── RECORDS FOR PROCESSING ──

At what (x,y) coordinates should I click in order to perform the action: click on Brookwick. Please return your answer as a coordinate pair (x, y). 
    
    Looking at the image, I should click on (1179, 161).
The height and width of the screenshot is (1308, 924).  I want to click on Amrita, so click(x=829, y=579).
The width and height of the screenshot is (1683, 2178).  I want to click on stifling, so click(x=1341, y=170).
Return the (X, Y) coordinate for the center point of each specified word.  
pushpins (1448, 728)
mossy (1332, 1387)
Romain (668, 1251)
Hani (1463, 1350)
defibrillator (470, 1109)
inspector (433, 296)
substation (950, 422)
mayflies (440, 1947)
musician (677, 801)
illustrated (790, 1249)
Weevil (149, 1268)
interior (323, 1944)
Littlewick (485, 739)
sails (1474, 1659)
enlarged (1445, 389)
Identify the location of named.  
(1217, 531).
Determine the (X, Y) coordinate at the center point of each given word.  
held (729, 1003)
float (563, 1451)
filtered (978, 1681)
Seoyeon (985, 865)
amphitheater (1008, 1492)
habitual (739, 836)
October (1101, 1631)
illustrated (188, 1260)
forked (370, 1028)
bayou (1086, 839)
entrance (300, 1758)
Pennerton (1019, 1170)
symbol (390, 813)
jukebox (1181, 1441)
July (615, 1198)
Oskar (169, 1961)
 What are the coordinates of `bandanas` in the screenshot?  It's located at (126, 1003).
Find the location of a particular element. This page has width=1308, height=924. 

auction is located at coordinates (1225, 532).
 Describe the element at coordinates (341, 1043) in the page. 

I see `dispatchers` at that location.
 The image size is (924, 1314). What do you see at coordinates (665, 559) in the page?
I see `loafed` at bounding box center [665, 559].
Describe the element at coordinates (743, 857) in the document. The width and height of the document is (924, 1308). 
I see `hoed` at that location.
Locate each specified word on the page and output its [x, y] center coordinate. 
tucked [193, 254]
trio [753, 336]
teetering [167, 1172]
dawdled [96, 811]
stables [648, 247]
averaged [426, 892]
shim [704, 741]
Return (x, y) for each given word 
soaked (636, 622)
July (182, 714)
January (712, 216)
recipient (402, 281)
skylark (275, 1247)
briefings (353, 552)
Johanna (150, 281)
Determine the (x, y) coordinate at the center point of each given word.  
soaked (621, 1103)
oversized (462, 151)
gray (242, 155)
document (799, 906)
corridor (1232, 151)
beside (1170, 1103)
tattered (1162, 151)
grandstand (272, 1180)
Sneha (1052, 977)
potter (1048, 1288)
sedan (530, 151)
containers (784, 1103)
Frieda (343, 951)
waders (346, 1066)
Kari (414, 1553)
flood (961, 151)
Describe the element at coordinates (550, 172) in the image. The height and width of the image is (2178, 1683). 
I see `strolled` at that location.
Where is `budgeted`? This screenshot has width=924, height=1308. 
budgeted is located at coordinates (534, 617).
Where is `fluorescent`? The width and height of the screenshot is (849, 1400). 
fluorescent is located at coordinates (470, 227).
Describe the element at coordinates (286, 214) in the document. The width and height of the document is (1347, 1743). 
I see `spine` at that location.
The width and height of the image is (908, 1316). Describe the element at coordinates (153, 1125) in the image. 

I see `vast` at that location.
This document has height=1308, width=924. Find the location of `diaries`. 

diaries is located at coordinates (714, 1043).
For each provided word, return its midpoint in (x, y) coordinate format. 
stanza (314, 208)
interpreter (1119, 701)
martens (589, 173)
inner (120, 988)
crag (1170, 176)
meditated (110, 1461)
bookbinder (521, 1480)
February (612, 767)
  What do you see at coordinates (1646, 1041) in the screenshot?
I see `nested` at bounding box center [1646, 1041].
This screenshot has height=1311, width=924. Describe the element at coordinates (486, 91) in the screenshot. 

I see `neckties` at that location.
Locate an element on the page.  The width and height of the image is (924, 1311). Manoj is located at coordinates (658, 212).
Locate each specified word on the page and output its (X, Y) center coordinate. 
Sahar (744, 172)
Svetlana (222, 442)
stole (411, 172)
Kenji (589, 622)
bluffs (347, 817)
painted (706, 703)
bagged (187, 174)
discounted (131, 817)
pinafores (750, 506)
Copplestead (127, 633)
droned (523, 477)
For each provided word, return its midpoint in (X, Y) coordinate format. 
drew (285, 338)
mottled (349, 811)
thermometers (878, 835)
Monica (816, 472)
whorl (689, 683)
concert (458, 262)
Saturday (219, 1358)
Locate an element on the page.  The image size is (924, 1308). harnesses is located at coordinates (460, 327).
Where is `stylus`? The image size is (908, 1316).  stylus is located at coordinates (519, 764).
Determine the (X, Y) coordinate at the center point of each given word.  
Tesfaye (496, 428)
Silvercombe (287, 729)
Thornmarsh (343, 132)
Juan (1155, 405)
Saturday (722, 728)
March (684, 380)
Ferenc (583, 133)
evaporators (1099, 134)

───

Output every line of the entries above without any changes.

SOLUTION BELOW:
At what (x,y) coordinates should I click in order to perform the action: click on Brookwick. Please return your answer as a coordinate pair (x, y). 
    
    Looking at the image, I should click on (1179, 161).
The height and width of the screenshot is (1308, 924).  I want to click on Amrita, so click(x=829, y=579).
The width and height of the screenshot is (1683, 2178).  I want to click on stifling, so click(x=1341, y=170).
Return the (X, Y) coordinate for the center point of each specified word.  
pushpins (1448, 728)
mossy (1332, 1387)
Romain (668, 1251)
Hani (1463, 1350)
defibrillator (470, 1109)
inspector (433, 296)
substation (950, 422)
mayflies (440, 1947)
musician (677, 801)
illustrated (790, 1249)
Weevil (149, 1268)
interior (323, 1944)
Littlewick (485, 739)
sails (1474, 1659)
enlarged (1445, 389)
Identify the location of named.  
(1217, 531).
Determine the (X, Y) coordinate at the center point of each given word.  
held (729, 1003)
float (563, 1451)
filtered (978, 1681)
Seoyeon (985, 865)
amphitheater (1008, 1492)
habitual (739, 836)
October (1101, 1631)
illustrated (188, 1260)
forked (370, 1028)
bayou (1086, 839)
entrance (300, 1758)
Pennerton (1019, 1170)
symbol (390, 813)
jukebox (1181, 1441)
July (615, 1198)
Oskar (169, 1961)
 What are the coordinates of `bandanas` in the screenshot?  It's located at (126, 1003).
Find the location of a particular element. This page has width=1308, height=924. 

auction is located at coordinates (1225, 532).
 Describe the element at coordinates (341, 1043) in the page. 

I see `dispatchers` at that location.
 The image size is (924, 1314). What do you see at coordinates (665, 559) in the page?
I see `loafed` at bounding box center [665, 559].
Describe the element at coordinates (743, 857) in the document. The width and height of the document is (924, 1308). 
I see `hoed` at that location.
Locate each specified word on the page and output its [x, y] center coordinate. 
tucked [193, 254]
trio [753, 336]
teetering [167, 1172]
dawdled [96, 811]
stables [648, 247]
averaged [426, 892]
shim [704, 741]
Return (x, y) for each given word 
soaked (636, 622)
July (182, 714)
January (712, 216)
recipient (402, 281)
skylark (275, 1247)
briefings (353, 552)
Johanna (150, 281)
Determine the (x, y) coordinate at the center point of each given word.  
soaked (621, 1103)
oversized (462, 151)
gray (242, 155)
document (799, 906)
corridor (1232, 151)
beside (1170, 1103)
tattered (1162, 151)
grandstand (272, 1180)
Sneha (1052, 977)
potter (1048, 1288)
sedan (530, 151)
containers (784, 1103)
Frieda (343, 951)
waders (346, 1066)
Kari (414, 1553)
flood (961, 151)
Describe the element at coordinates (550, 172) in the image. The height and width of the image is (2178, 1683). 
I see `strolled` at that location.
Where is `budgeted`? This screenshot has width=924, height=1308. 
budgeted is located at coordinates (534, 617).
Where is `fluorescent`? The width and height of the screenshot is (849, 1400). 
fluorescent is located at coordinates (470, 227).
Describe the element at coordinates (286, 214) in the document. The width and height of the document is (1347, 1743). 
I see `spine` at that location.
The width and height of the image is (908, 1316). Describe the element at coordinates (153, 1125) in the image. 

I see `vast` at that location.
This document has height=1308, width=924. Find the location of `diaries`. 

diaries is located at coordinates (714, 1043).
For each provided word, return its midpoint in (x, y) coordinate format. 
stanza (314, 208)
interpreter (1119, 701)
martens (589, 173)
inner (120, 988)
crag (1170, 176)
meditated (110, 1461)
bookbinder (521, 1480)
February (612, 767)
  What do you see at coordinates (1646, 1041) in the screenshot?
I see `nested` at bounding box center [1646, 1041].
This screenshot has height=1311, width=924. Describe the element at coordinates (486, 91) in the screenshot. 

I see `neckties` at that location.
Locate an element on the page.  The width and height of the image is (924, 1311). Manoj is located at coordinates (658, 212).
Locate each specified word on the page and output its (X, Y) center coordinate. 
Sahar (744, 172)
Svetlana (222, 442)
stole (411, 172)
Kenji (589, 622)
bluffs (347, 817)
painted (706, 703)
bagged (187, 174)
discounted (131, 817)
pinafores (750, 506)
Copplestead (127, 633)
droned (523, 477)
For each provided word, return its midpoint in (X, Y) coordinate format. 
drew (285, 338)
mottled (349, 811)
thermometers (878, 835)
Monica (816, 472)
whorl (689, 683)
concert (458, 262)
Saturday (219, 1358)
Locate an element on the page.  The image size is (924, 1308). harnesses is located at coordinates (460, 327).
Where is `stylus`? The image size is (908, 1316).  stylus is located at coordinates (519, 764).
Determine the (X, Y) coordinate at the center point of each given word.  
Tesfaye (496, 428)
Silvercombe (287, 729)
Thornmarsh (343, 132)
Juan (1155, 405)
Saturday (722, 728)
March (684, 380)
Ferenc (583, 133)
evaporators (1099, 134)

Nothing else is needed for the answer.